> _WHAT THE TASK REQUIRES_
Each line of the material below with the word "pencil" is to be reported.
[[ MATERIAL PROVIDED, beginning ]]
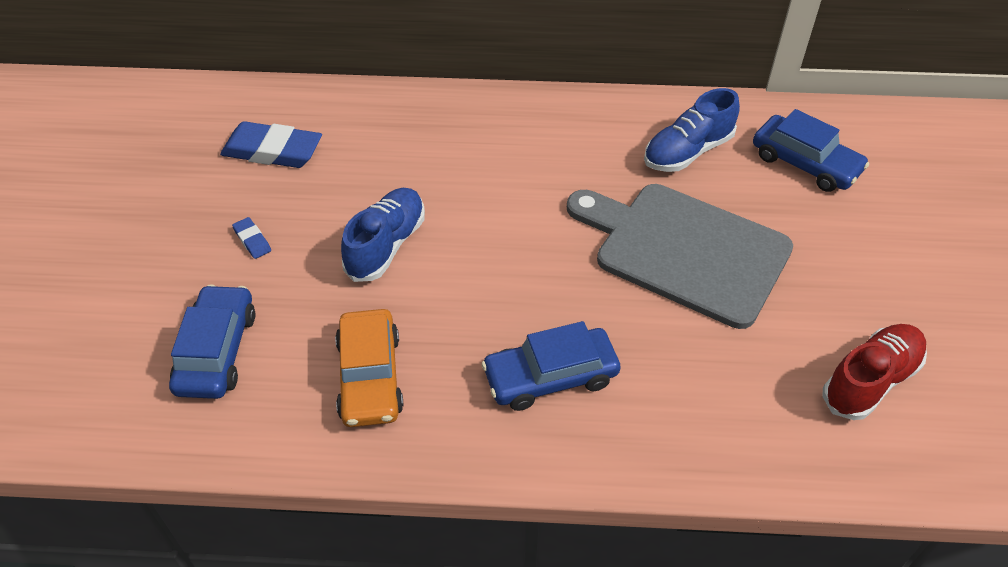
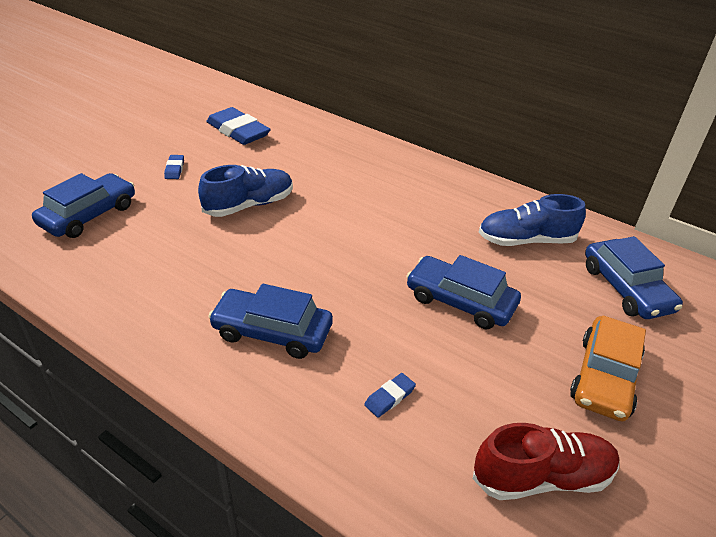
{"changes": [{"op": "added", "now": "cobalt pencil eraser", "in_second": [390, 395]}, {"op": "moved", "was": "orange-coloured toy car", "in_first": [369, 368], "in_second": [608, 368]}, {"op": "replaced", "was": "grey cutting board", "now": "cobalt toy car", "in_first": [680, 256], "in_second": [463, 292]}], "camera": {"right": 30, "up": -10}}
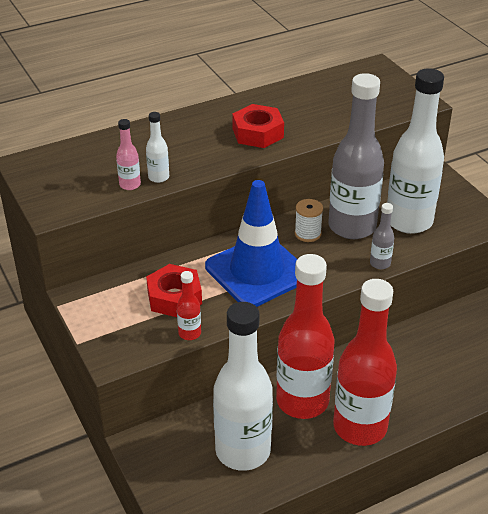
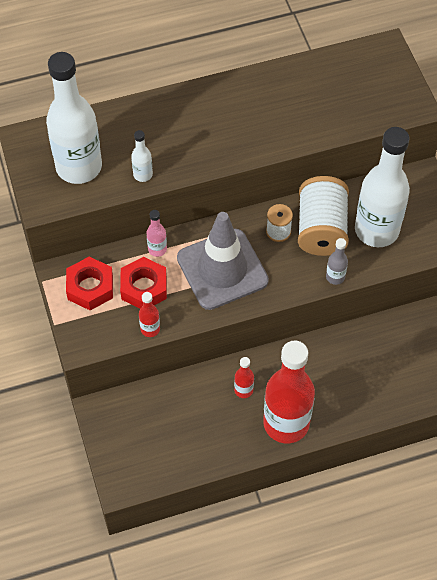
{"changes": [{"op": "moved", "was": "rosy drink bottle", "in_first": [128, 154], "in_second": [156, 233]}, {"op": "moved", "was": "snow-white drink bottle", "in_first": [243, 386], "in_second": [74, 118]}, {"op": "moved", "was": "crimson hex nut", "in_first": [258, 126], "in_second": [89, 283]}, {"op": "replaced", "was": "grey drink bottle", "now": "snow-white bobbin", "in_first": [356, 156], "in_second": [323, 216]}, {"op": "recoloured", "was": "cobalt traffic cone", "now": "grey traffic cone", "in_first": [251, 243], "in_second": [223, 261]}, {"op": "resized", "was": "crimson drink bottle", "in_first": [305, 336], "in_second": [244, 377], "ratio": 0.42}], "camera": {"right": 10, "up": 20}}
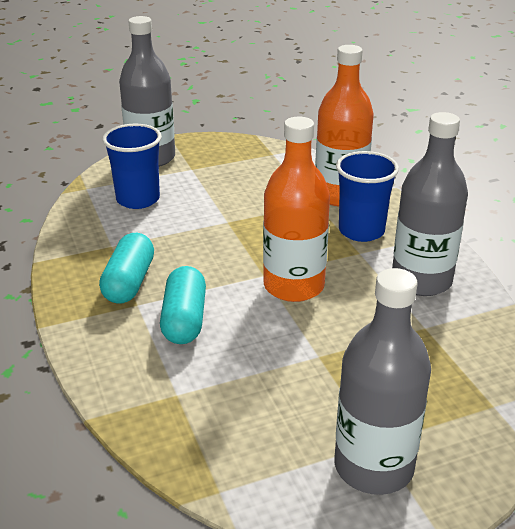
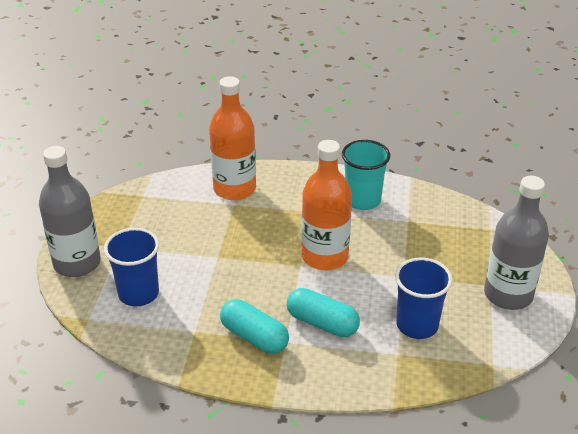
{"changes": [{"op": "moved", "was": "cobalt cup", "in_first": [367, 196], "in_second": [424, 298]}, {"op": "replaced", "was": "grey drink bottle", "now": "teal cup", "in_first": [430, 204], "in_second": [366, 175]}], "camera": {"right": -60, "up": 5}}
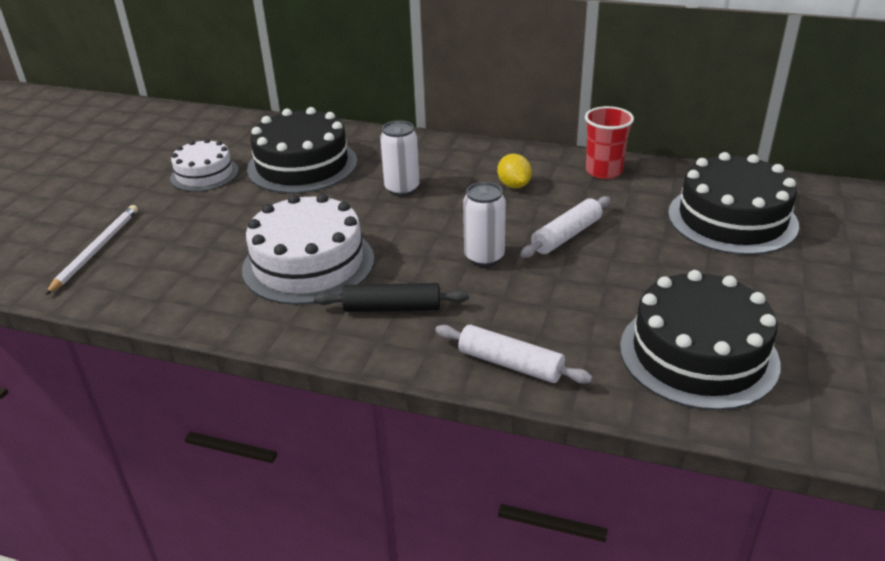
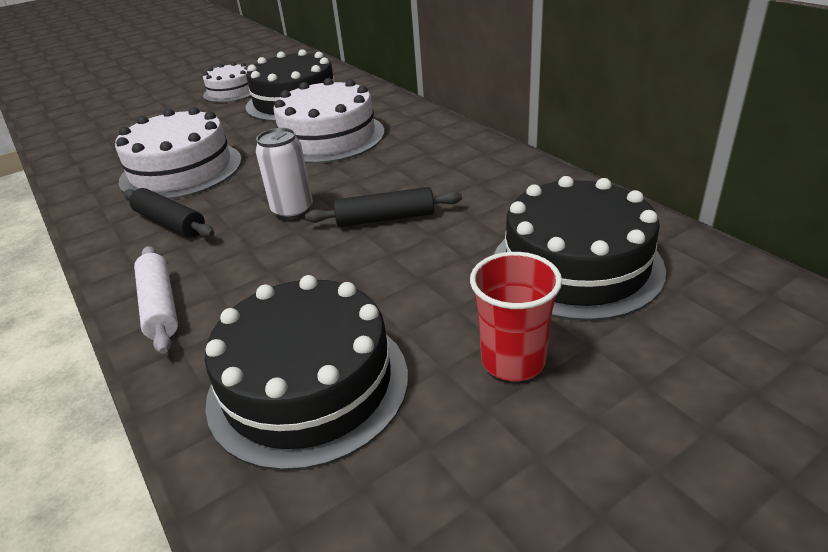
{"changes": [{"op": "removed", "was": "snow-white wooden pencil", "in_first": [91, 250]}, {"op": "removed", "was": "bright yellow citrus fruit", "in_first": [514, 171]}, {"op": "moved", "was": "crimson cup", "in_first": [609, 142], "in_second": [516, 316]}, {"op": "replaced", "was": "snow-white tin", "now": "snow-white cake", "in_first": [400, 158], "in_second": [329, 121]}, {"op": "recoloured", "was": "snow-white pastry roller", "now": "ebony pastry roller", "in_first": [565, 227], "in_second": [383, 207]}], "camera": {"right": 40, "up": 0}}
[[ MATERIAL PROVIDED, end ]]
> _TASK SOLUTION_
{"changes": [{"op": "added", "now": "cobalt pencil eraser", "in_second": [390, 395]}, {"op": "moved", "was": "orange-coloured toy car", "in_first": [369, 368], "in_second": [608, 368]}, {"op": "replaced", "was": "grey cutting board", "now": "cobalt toy car", "in_first": [680, 256], "in_second": [463, 292]}], "camera": {"right": 30, "up": -10}}
{"changes": [{"op": "removed", "was": "snow-white wooden pencil", "in_first": [91, 250]}, {"op": "removed", "was": "bright yellow citrus fruit", "in_first": [514, 171]}, {"op": "moved", "was": "crimson cup", "in_first": [609, 142], "in_second": [516, 316]}, {"op": "replaced", "was": "snow-white tin", "now": "snow-white cake", "in_first": [400, 158], "in_second": [329, 121]}, {"op": "recoloured", "was": "snow-white pastry roller", "now": "ebony pastry roller", "in_first": [565, 227], "in_second": [383, 207]}], "camera": {"right": 40, "up": 0}}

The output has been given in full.